## EXERCISE DIRECTIONS
Go through the entries and copy every one exactly.

Modification records
Segment Open

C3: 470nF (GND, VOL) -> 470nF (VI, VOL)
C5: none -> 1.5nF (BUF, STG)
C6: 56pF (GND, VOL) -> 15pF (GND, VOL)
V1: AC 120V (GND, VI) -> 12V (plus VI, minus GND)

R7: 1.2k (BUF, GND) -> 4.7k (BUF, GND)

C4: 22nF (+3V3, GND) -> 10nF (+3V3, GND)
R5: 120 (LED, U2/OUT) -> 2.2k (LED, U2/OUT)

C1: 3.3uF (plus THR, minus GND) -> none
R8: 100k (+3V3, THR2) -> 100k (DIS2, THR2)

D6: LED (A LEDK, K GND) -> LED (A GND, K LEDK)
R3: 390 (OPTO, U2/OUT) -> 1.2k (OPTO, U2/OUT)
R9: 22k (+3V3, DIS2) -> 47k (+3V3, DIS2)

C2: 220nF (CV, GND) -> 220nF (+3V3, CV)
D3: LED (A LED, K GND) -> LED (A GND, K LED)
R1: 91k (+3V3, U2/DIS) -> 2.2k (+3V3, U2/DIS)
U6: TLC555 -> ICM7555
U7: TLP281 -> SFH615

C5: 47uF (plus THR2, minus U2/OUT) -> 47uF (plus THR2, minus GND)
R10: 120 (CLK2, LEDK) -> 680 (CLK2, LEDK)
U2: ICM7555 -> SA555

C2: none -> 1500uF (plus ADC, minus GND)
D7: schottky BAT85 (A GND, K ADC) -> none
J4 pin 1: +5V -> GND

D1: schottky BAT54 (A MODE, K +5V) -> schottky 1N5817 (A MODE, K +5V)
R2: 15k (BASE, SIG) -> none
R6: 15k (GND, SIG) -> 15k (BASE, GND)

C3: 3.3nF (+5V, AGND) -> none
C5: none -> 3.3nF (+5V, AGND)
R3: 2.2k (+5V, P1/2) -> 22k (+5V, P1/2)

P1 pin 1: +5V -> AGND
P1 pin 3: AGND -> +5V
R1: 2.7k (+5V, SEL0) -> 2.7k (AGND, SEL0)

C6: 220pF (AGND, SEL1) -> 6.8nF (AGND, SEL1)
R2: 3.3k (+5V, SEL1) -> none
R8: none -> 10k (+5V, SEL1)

Segment Closed

## RESPONSE TO THIS EXERCISE
C3: 470nF (GND, VOL) -> 470nF (VI, VOL)
C5: none -> 1.5nF (BUF, STG)
C6: 56pF (GND, VOL) -> 15pF (GND, VOL)
V1: AC 120V (GND, VI) -> 12V (plus VI, minus GND)

R7: 1.2k (BUF, GND) -> 4.7k (BUF, GND)

C4: 22nF (+3V3, GND) -> 10nF (+3V3, GND)
R5: 120 (LED, U2/OUT) -> 2.2k (LED, U2/OUT)

C1: 3.3uF (plus THR, minus GND) -> none
R8: 100k (+3V3, THR2) -> 100k (DIS2, THR2)

D6: LED (A LEDK, K GND) -> LED (A GND, K LEDK)
R3: 390 (OPTO, U2/OUT) -> 1.2k (OPTO, U2/OUT)
R9: 22k (+3V3, DIS2) -> 47k (+3V3, DIS2)

C2: 220nF (CV, GND) -> 220nF (+3V3, CV)
D3: LED (A LED, K GND) -> LED (A GND, K LED)
R1: 91k (+3V3, U2/DIS) -> 2.2k (+3V3, U2/DIS)
U6: TLC555 -> ICM7555
U7: TLP281 -> SFH615

C5: 47uF (plus THR2, minus U2/OUT) -> 47uF (plus THR2, minus GND)
R10: 120 (CLK2, LEDK) -> 680 (CLK2, LEDK)
U2: ICM7555 -> SA555

C2: none -> 1500uF (plus ADC, minus GND)
D7: schottky BAT85 (A GND, K ADC) -> none
J4 pin 1: +5V -> GND

D1: schottky BAT54 (A MODE, K +5V) -> schottky 1N5817 (A MODE, K +5V)
R2: 15k (BASE, SIG) -> none
R6: 15k (GND, SIG) -> 15k (BASE, GND)

C3: 3.3nF (+5V, AGND) -> none
C5: none -> 3.3nF (+5V, AGND)
R3: 2.2k (+5V, P1/2) -> 22k (+5V, P1/2)

P1 pin 1: +5V -> AGND
P1 pin 3: AGND -> +5V
R1: 2.7k (+5V, SEL0) -> 2.7k (AGND, SEL0)

C6: 220pF (AGND, SEL1) -> 6.8nF (AGND, SEL1)
R2: 3.3k (+5V, SEL1) -> none
R8: none -> 10k (+5V, SEL1)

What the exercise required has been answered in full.